Start of Block
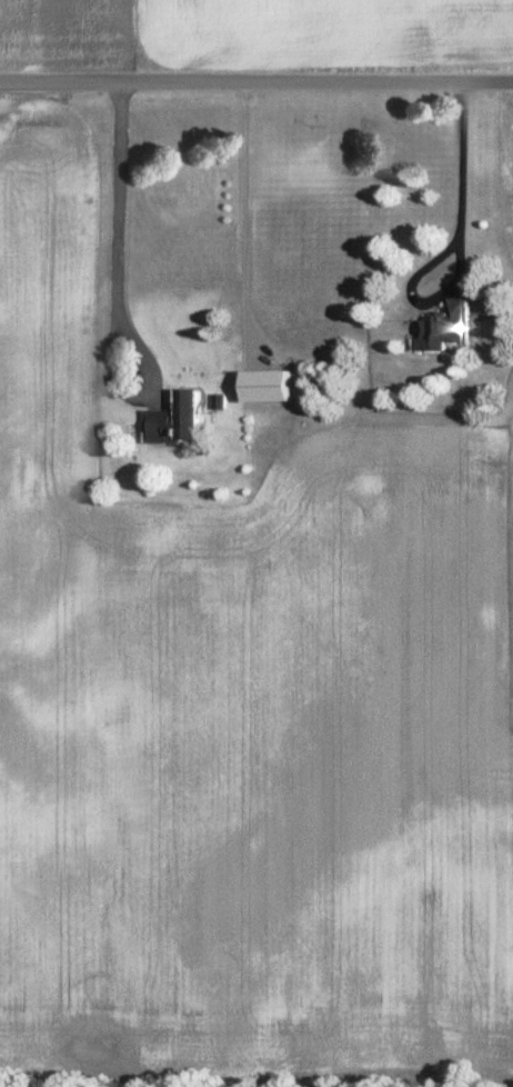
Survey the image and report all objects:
road: (256, 84)
building: (450, 326)
building: (273, 384)
building: (182, 418)

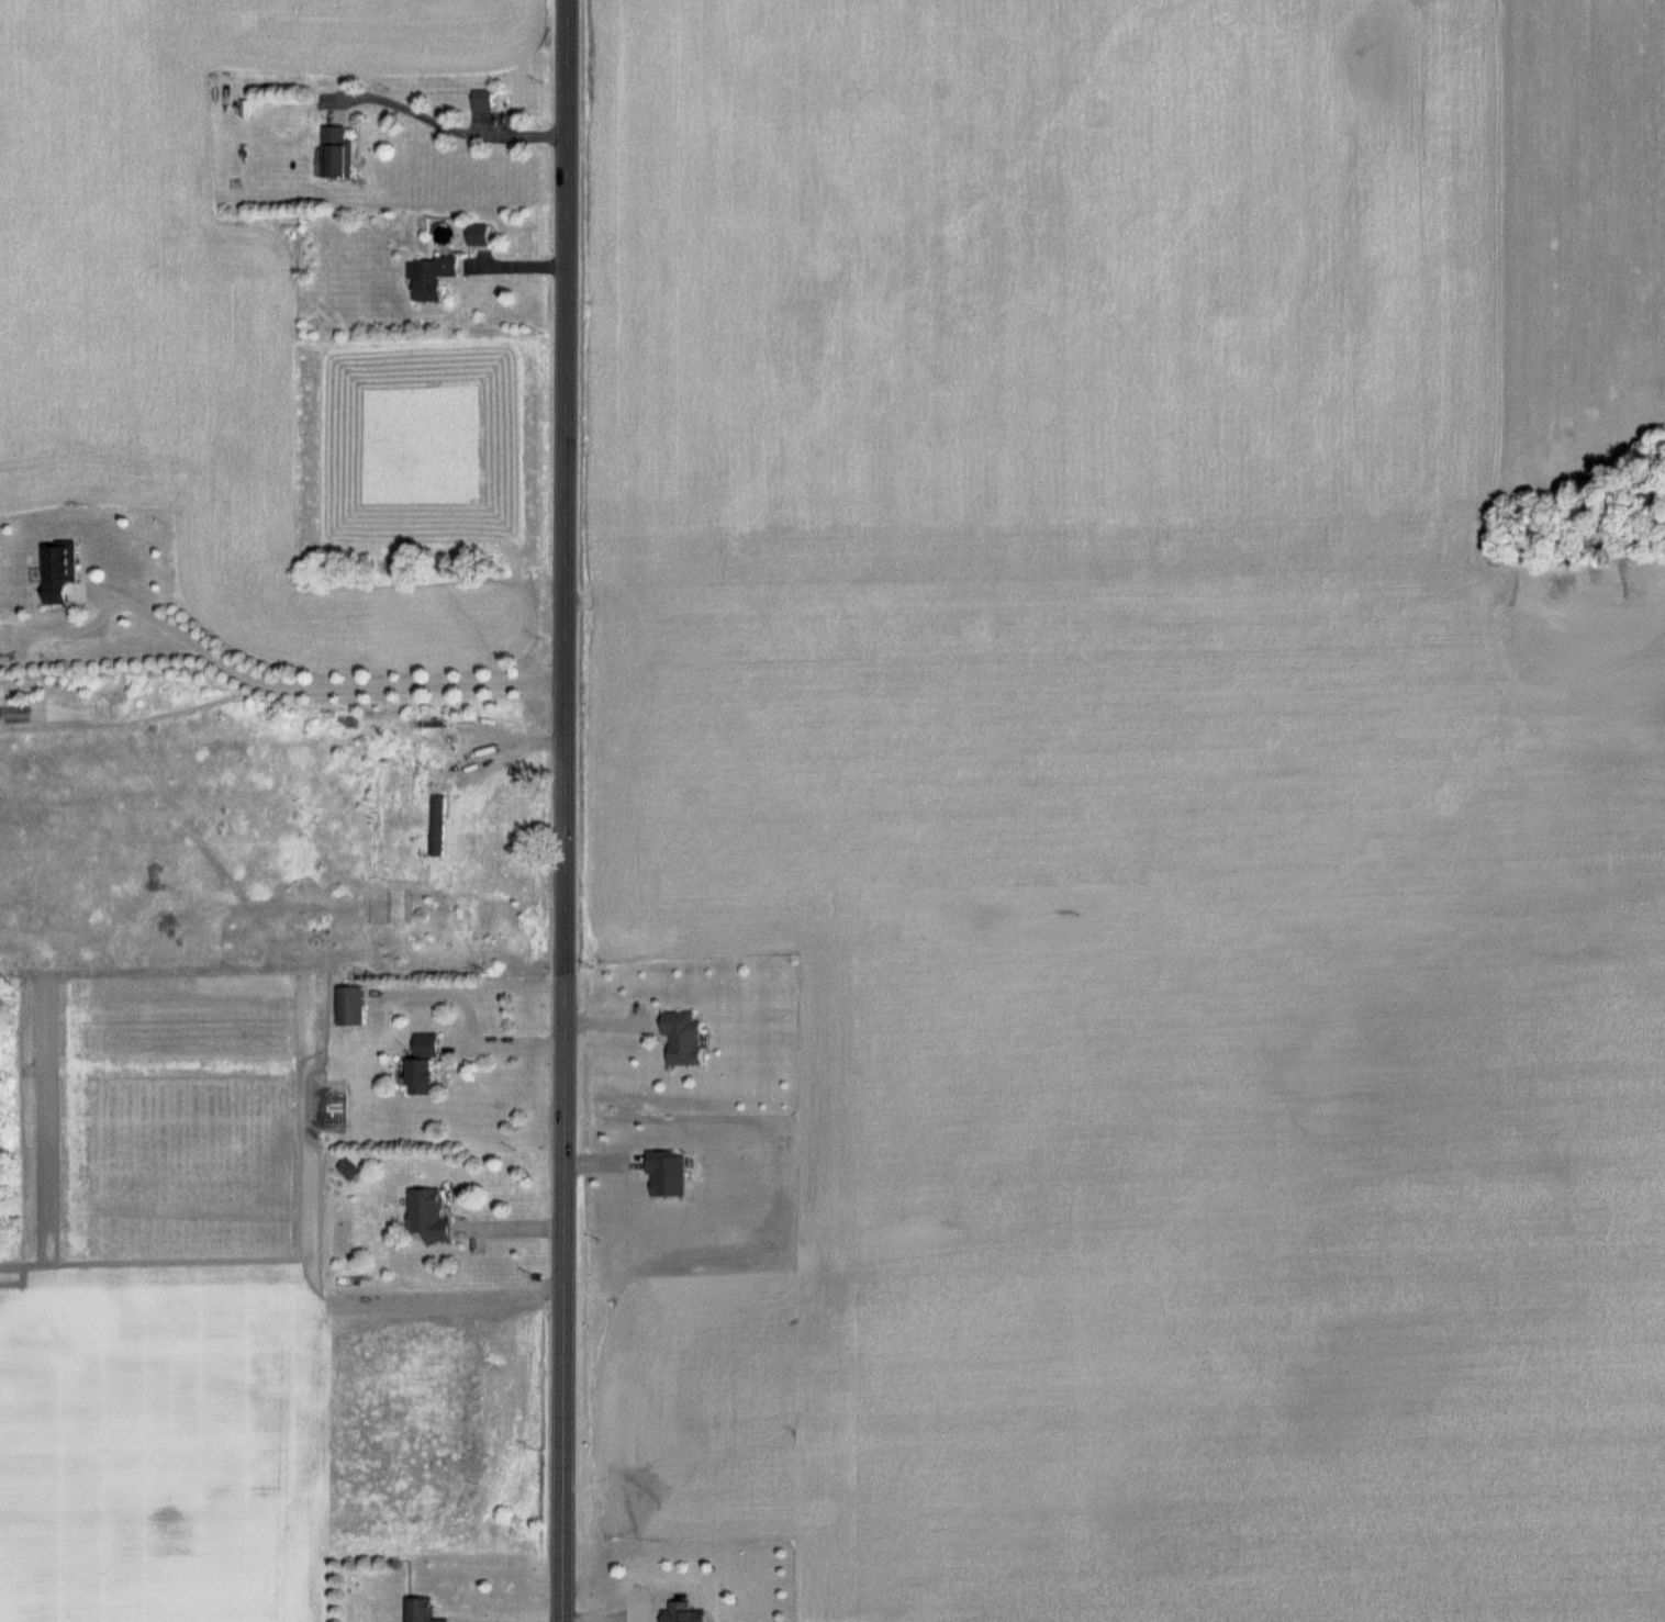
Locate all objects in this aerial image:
building: (482, 101)
road: (447, 127)
building: (337, 152)
building: (432, 275)
road: (564, 480)
building: (58, 570)
road: (320, 685)
building: (436, 778)
building: (438, 824)
building: (351, 1005)
road: (482, 1025)
building: (690, 1034)
building: (432, 1044)
building: (425, 1081)
building: (354, 1170)
building: (434, 1220)
road: (562, 1291)
building: (426, 1613)
building: (692, 1613)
End of Block
◆ **The problem**
What's needed is an exact retyping of the records, pictures excluded.

◆ **Response to this task**
Survey the image and report all objects:
road: (256, 84)
building: (450, 326)
building: (273, 384)
building: (182, 418)

Locate all objects in this aerial image:
building: (482, 101)
road: (447, 127)
building: (337, 152)
building: (432, 275)
road: (564, 480)
building: (58, 570)
road: (320, 685)
building: (436, 778)
building: (438, 824)
building: (351, 1005)
road: (482, 1025)
building: (690, 1034)
building: (432, 1044)
building: (425, 1081)
building: (354, 1170)
building: (434, 1220)
road: (562, 1291)
building: (426, 1613)
building: (692, 1613)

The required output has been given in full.